TASK DIRECTIONS:
Could you repeat every record below exactly, leaving out the pictures?

[Change listing data]
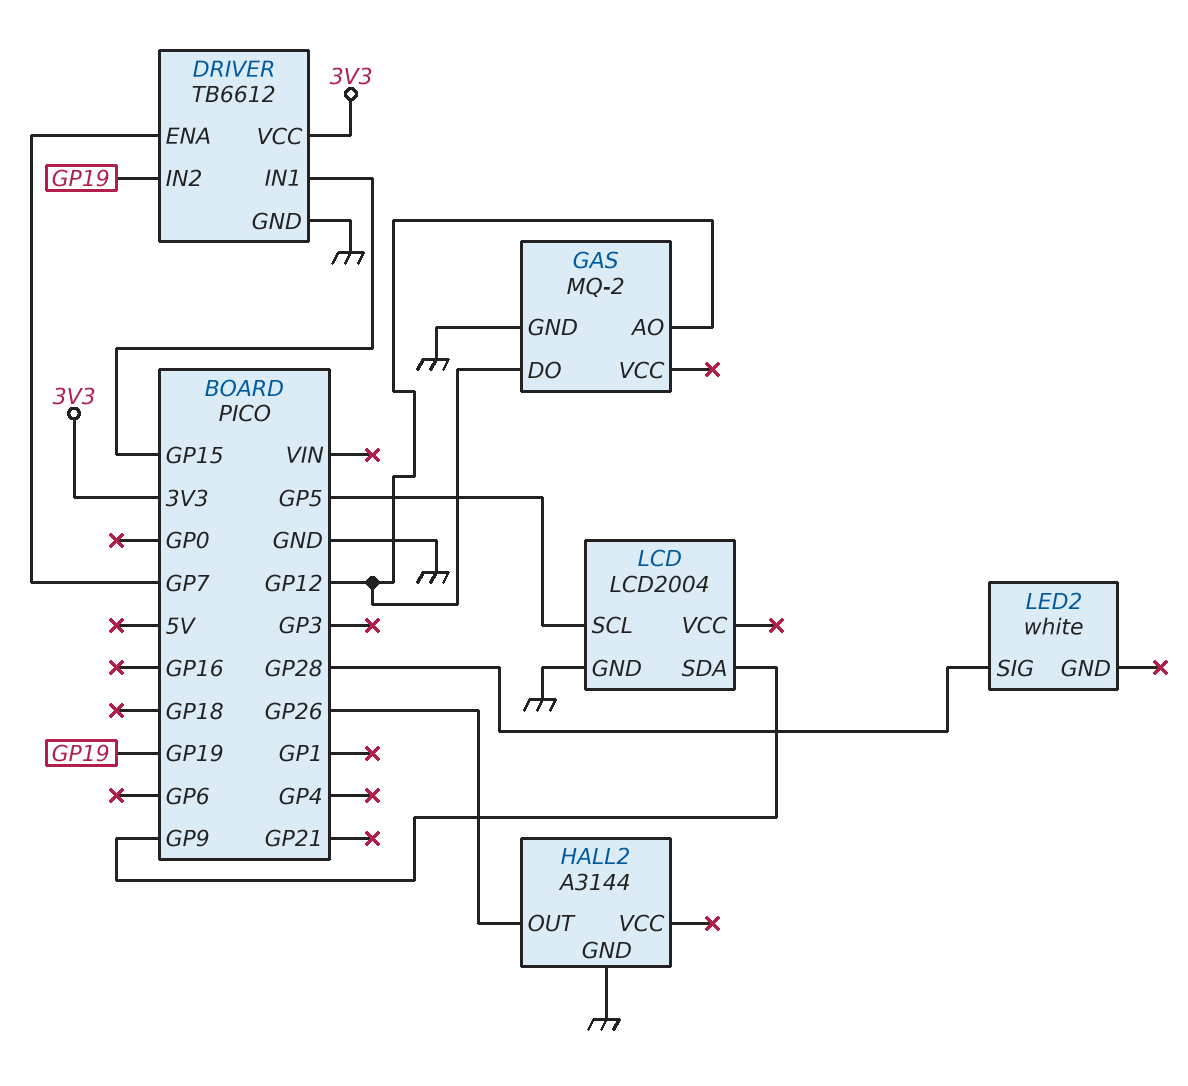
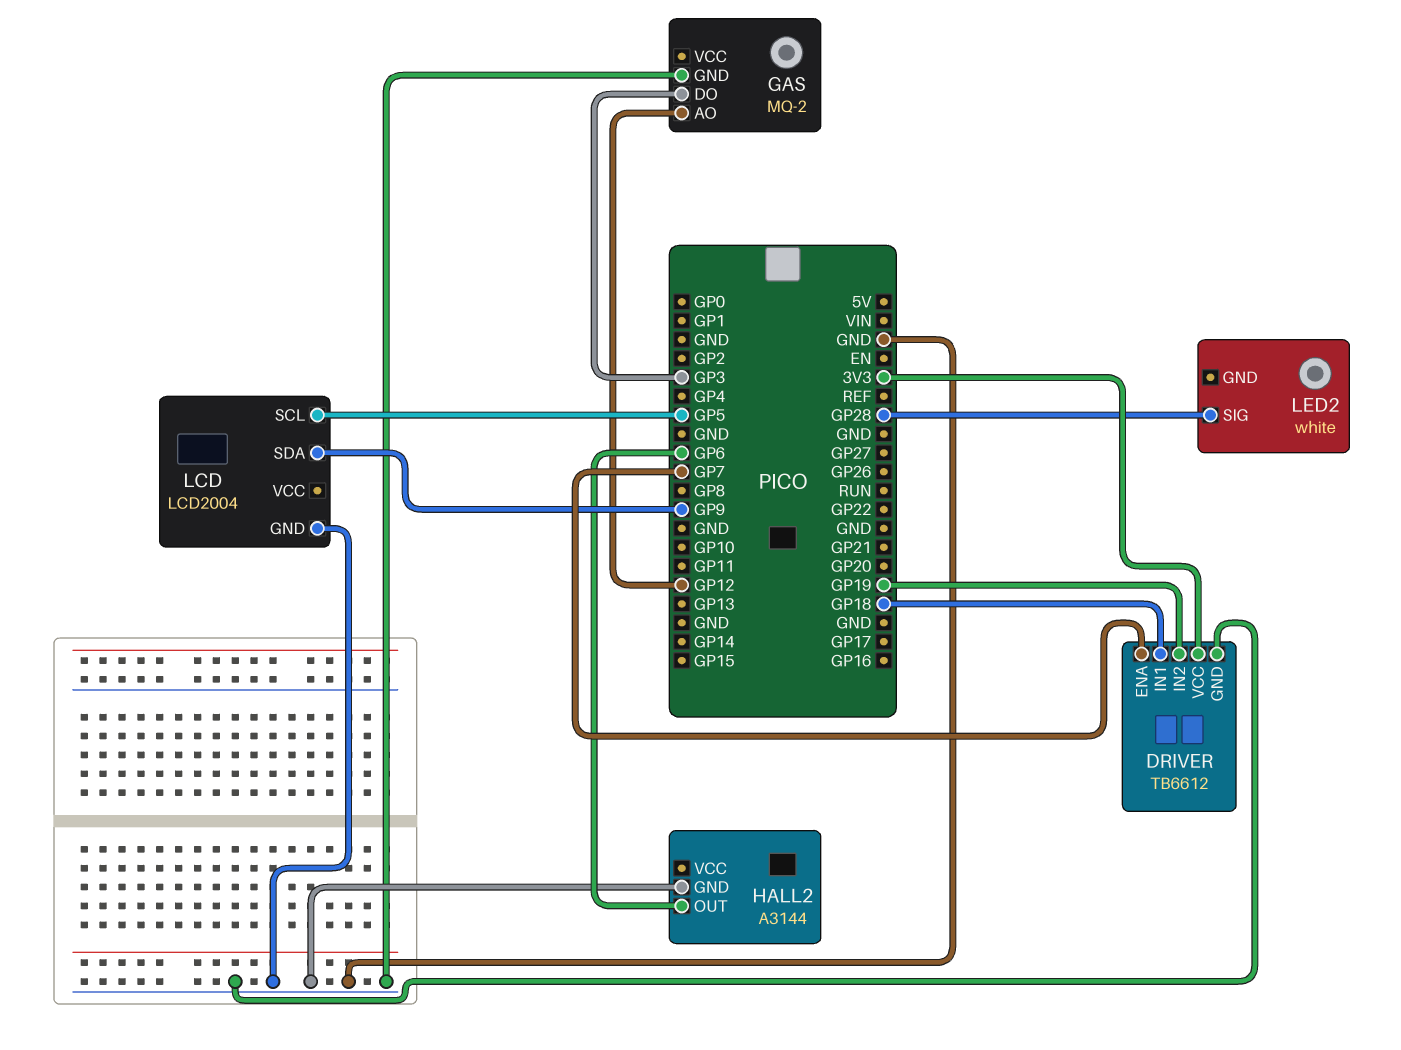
DRIVER pin IN1: GP15 -> GP18
GAS pin DO: GP12 -> GP3
HALL2 pin OUT: GP26 -> GP6

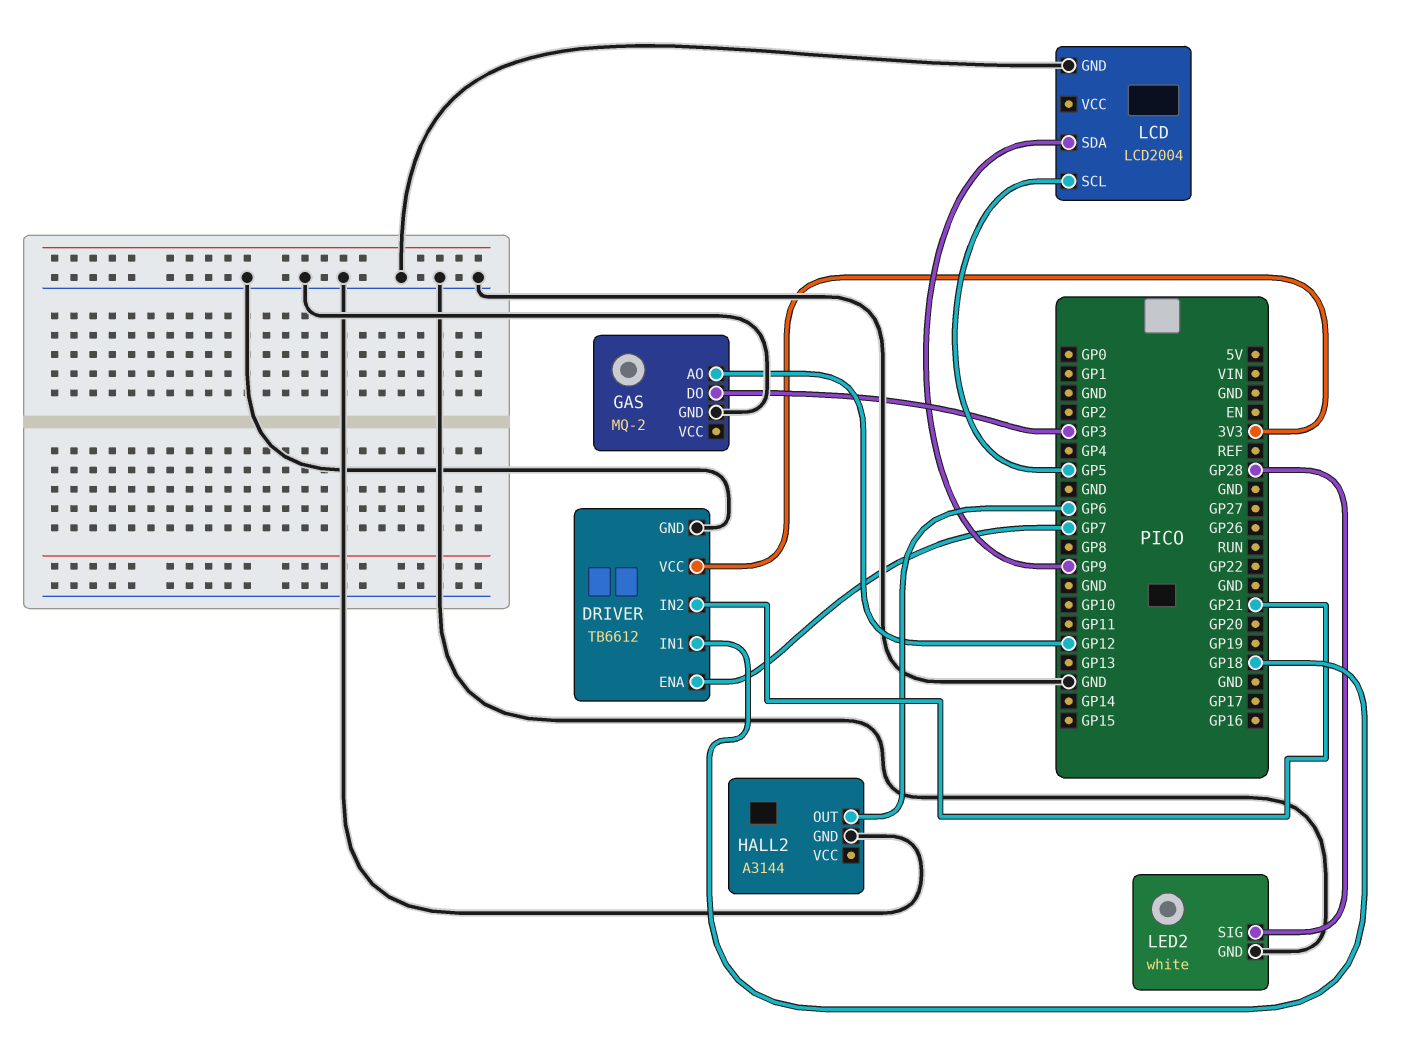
DRIVER pin IN2: GP19 -> GP21
LED2 pin GND: none -> GND

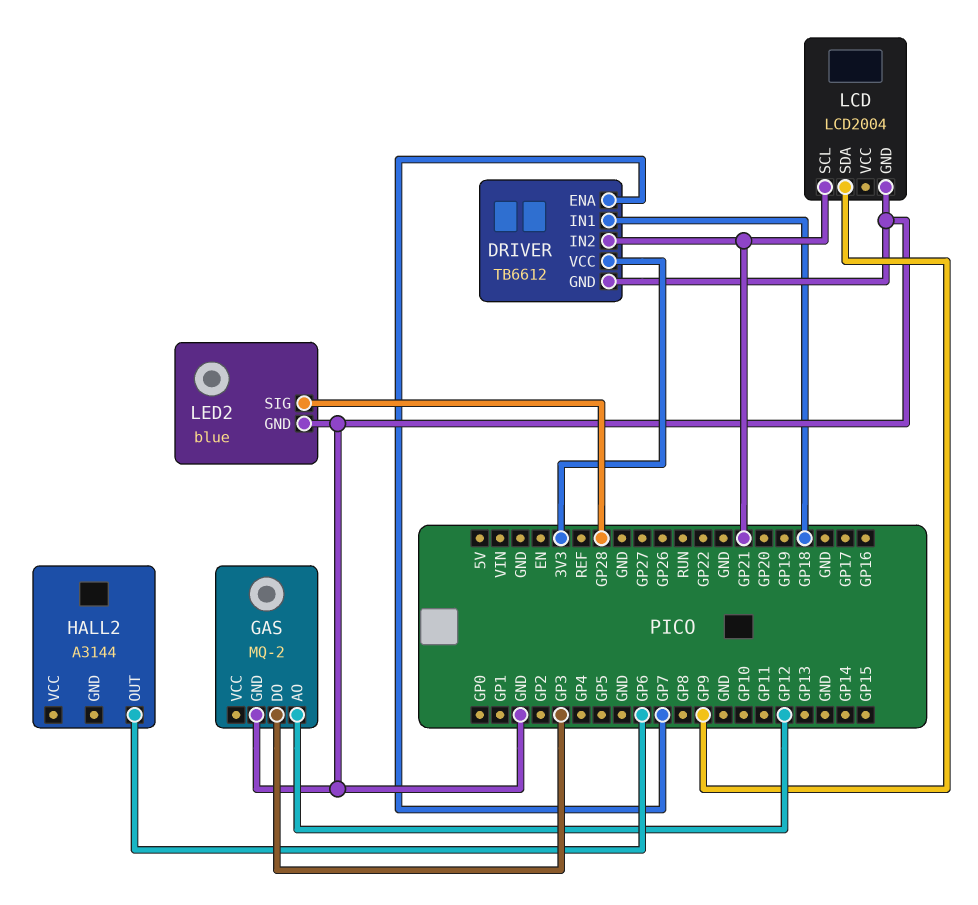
HALL2 pin GND: GND -> none
LCD pin SCL: GP5 -> GP21
LED2: white -> blue

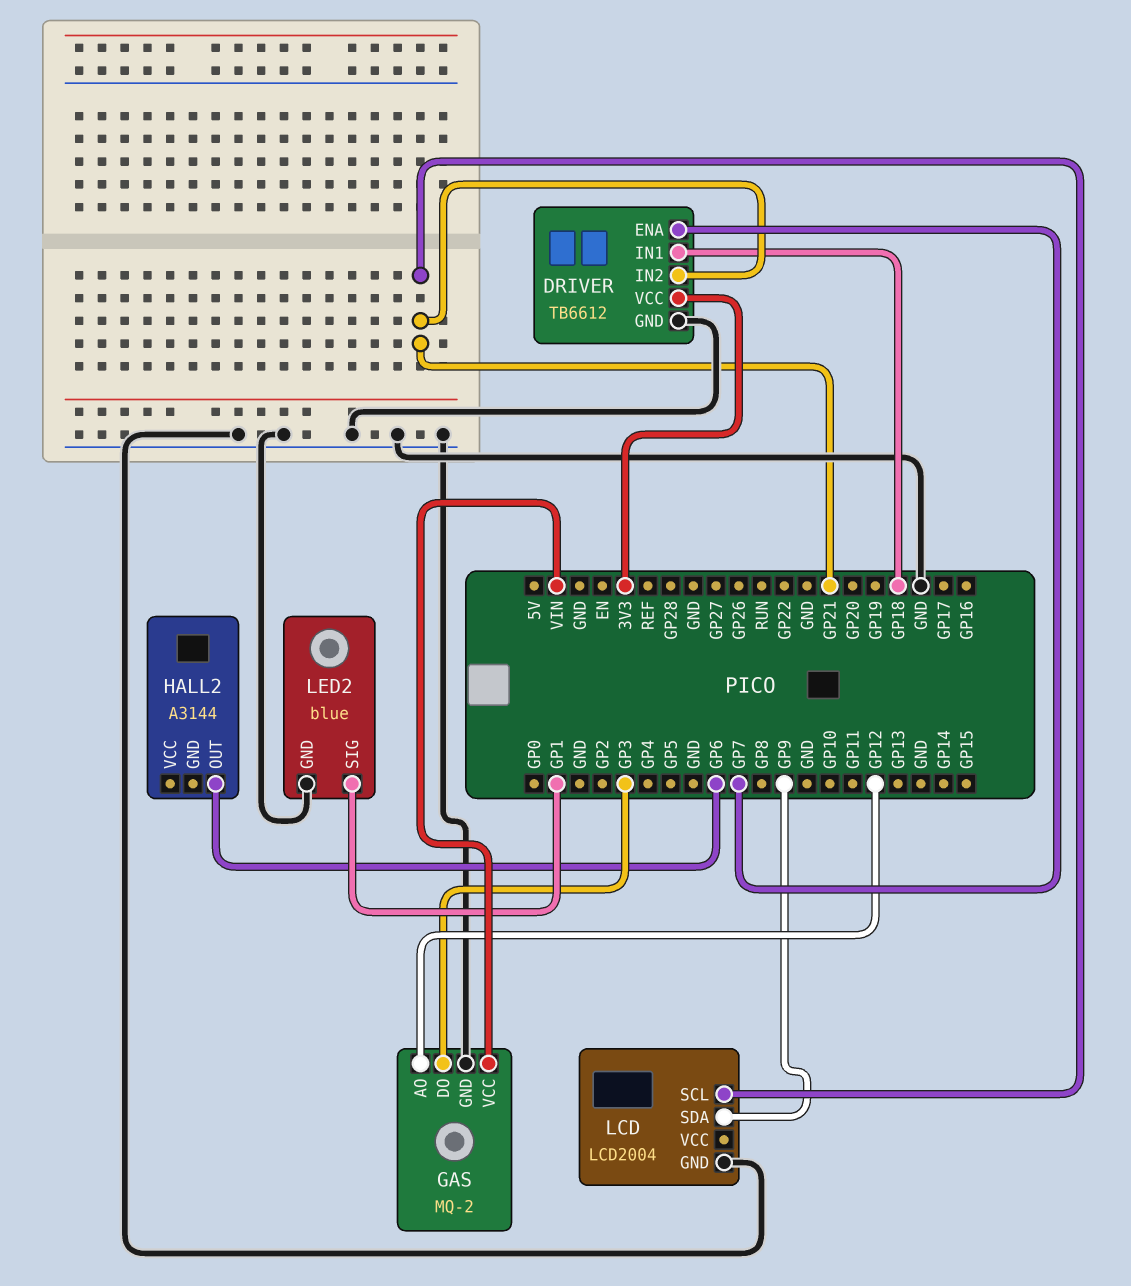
GAS pin VCC: none -> VIN
LED2 pin SIG: GP28 -> GP1

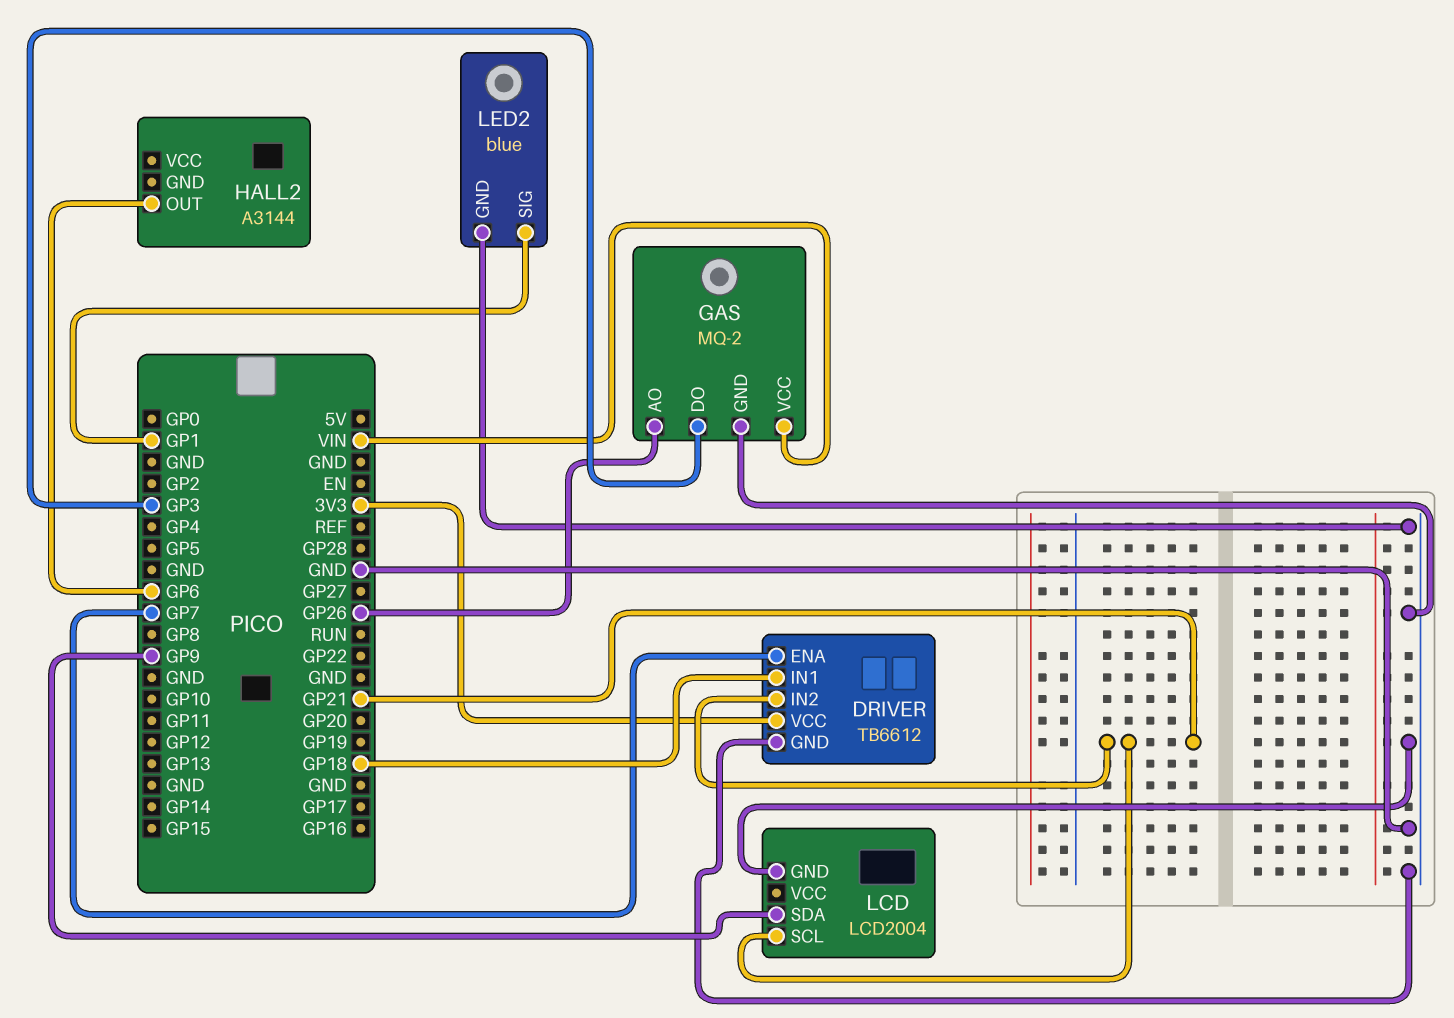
GAS pin AO: GP12 -> GP26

TASK RESULT:
DRIVER pin IN1: GP15 -> GP18
GAS pin DO: GP12 -> GP3
HALL2 pin OUT: GP26 -> GP6

DRIVER pin IN2: GP19 -> GP21
LED2 pin GND: none -> GND

HALL2 pin GND: GND -> none
LCD pin SCL: GP5 -> GP21
LED2: white -> blue

GAS pin VCC: none -> VIN
LED2 pin SIG: GP28 -> GP1

GAS pin AO: GP12 -> GP26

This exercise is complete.